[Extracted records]
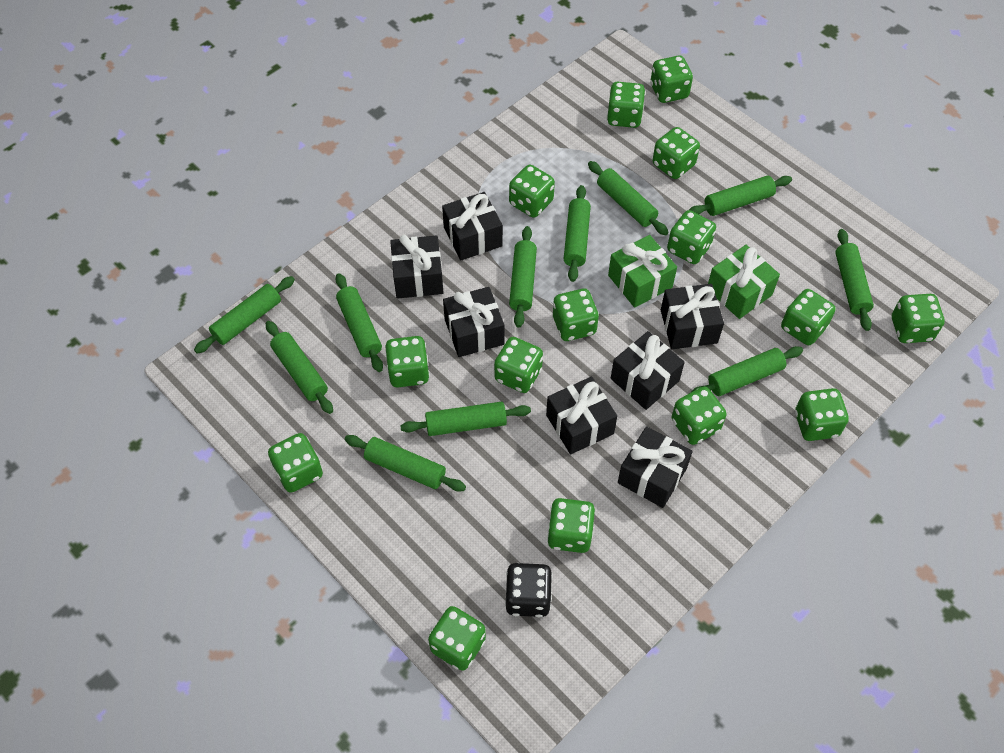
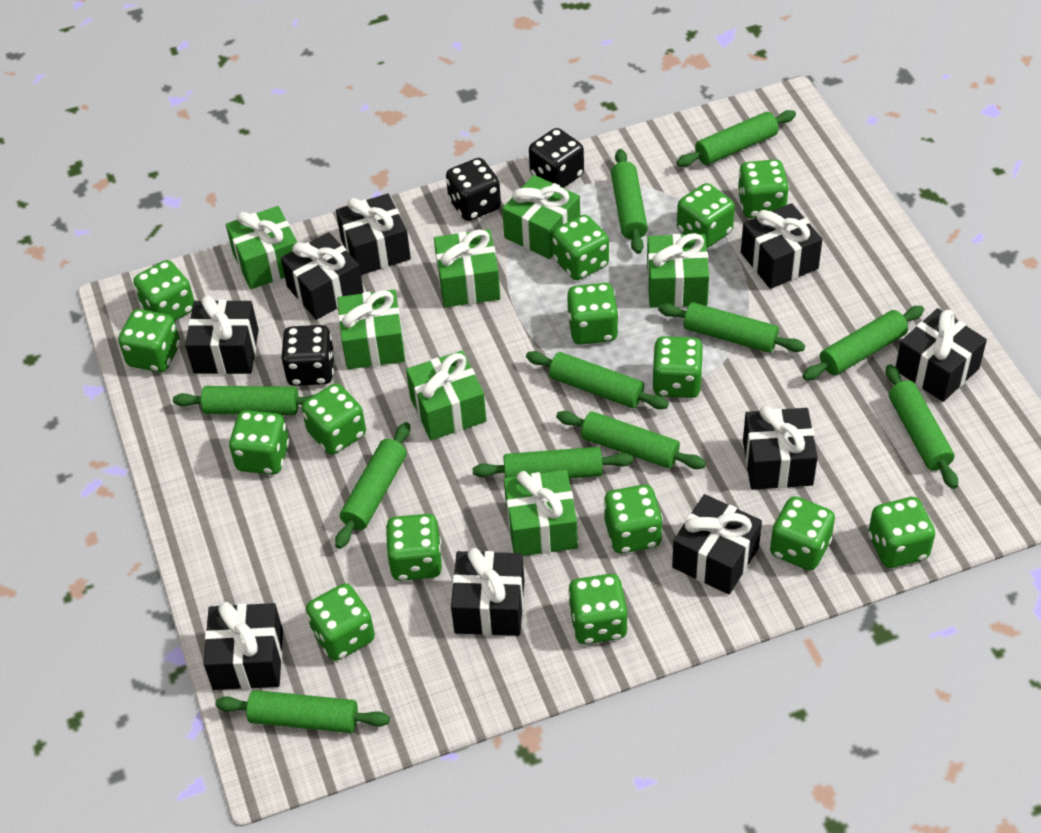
black dice: 1 -> 3
black gift: 7 -> 9
green gift: 2 -> 7

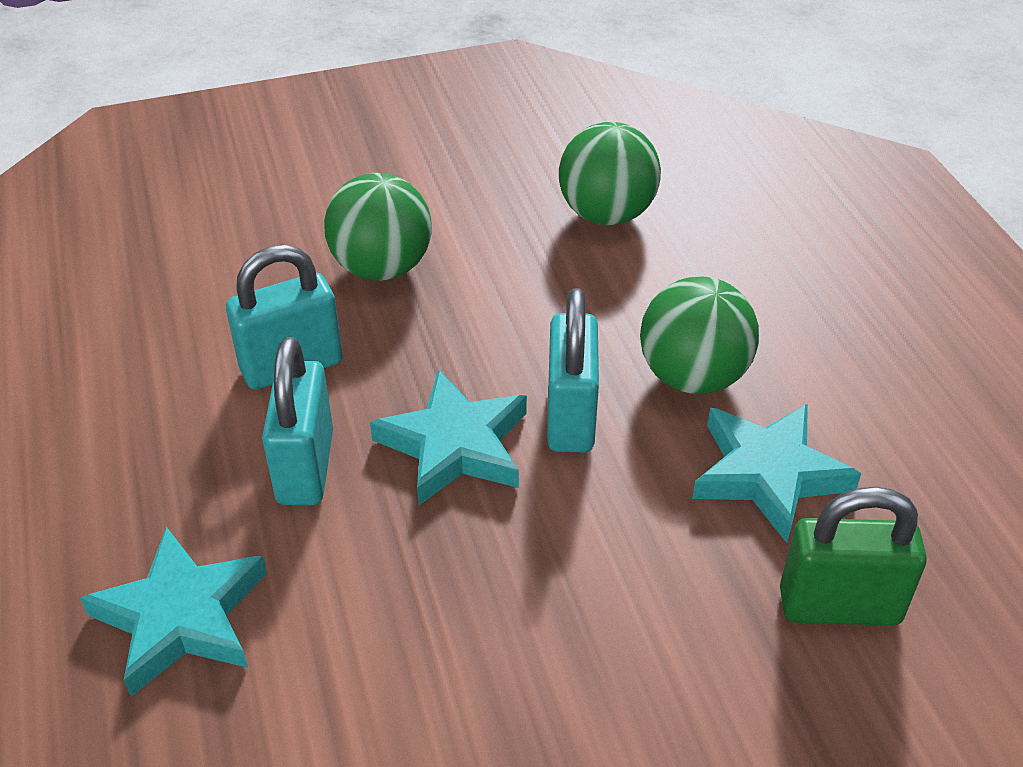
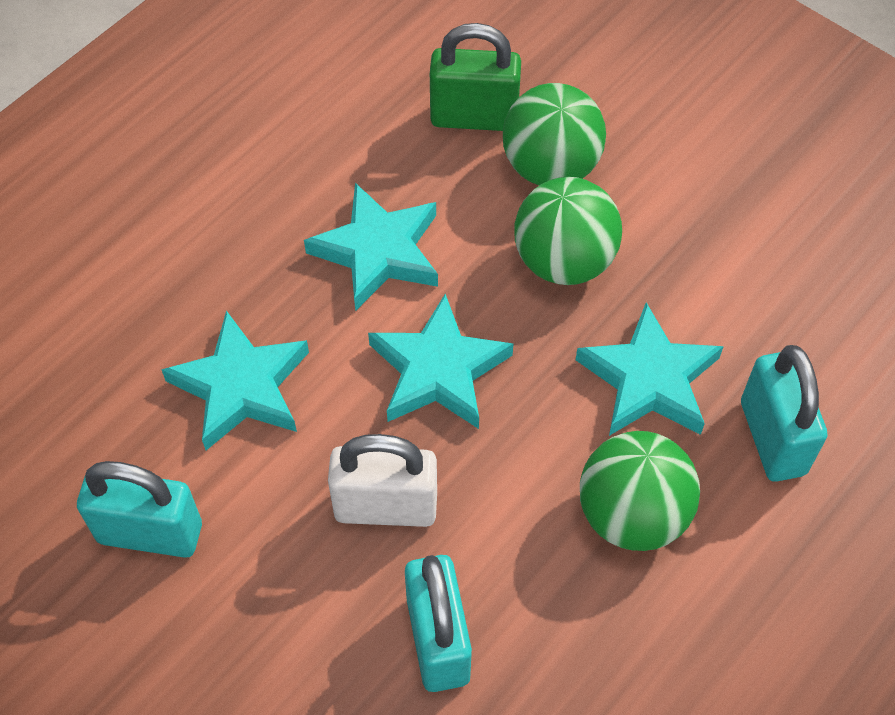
turquoise star: 3 -> 4
white padlock: 0 -> 1

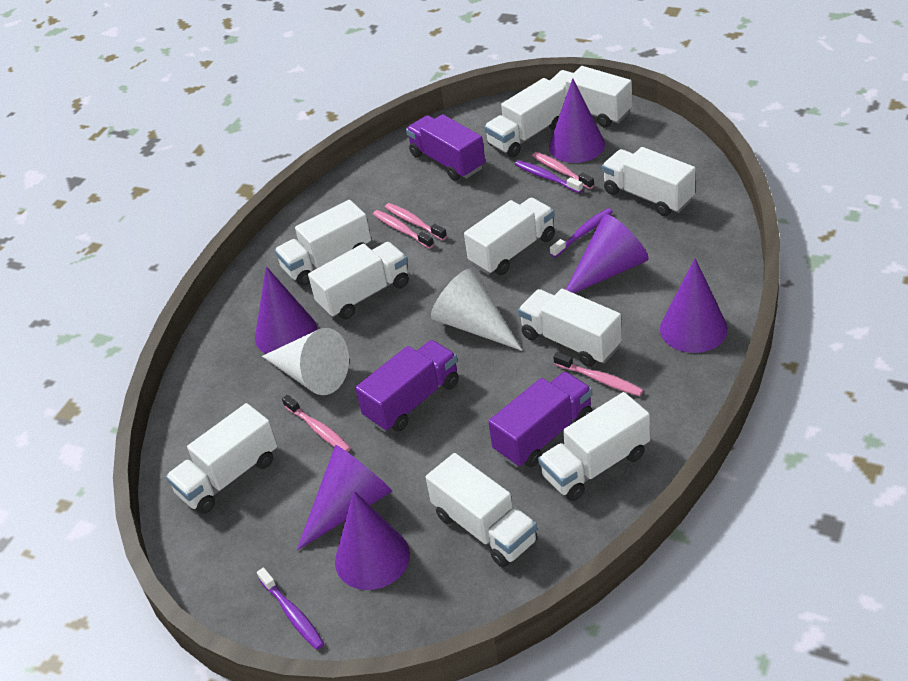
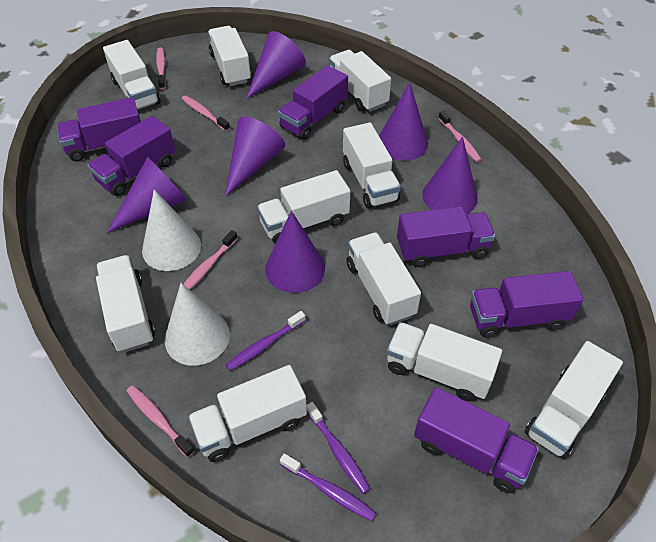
purple truck: 3 -> 6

▸ **Required work**
The data is to be printed again exactly, but without its pictures.

▸ **Exercise response**
black dice: 1 -> 3
black gift: 7 -> 9
green gift: 2 -> 7

turquoise star: 3 -> 4
white padlock: 0 -> 1

purple truck: 3 -> 6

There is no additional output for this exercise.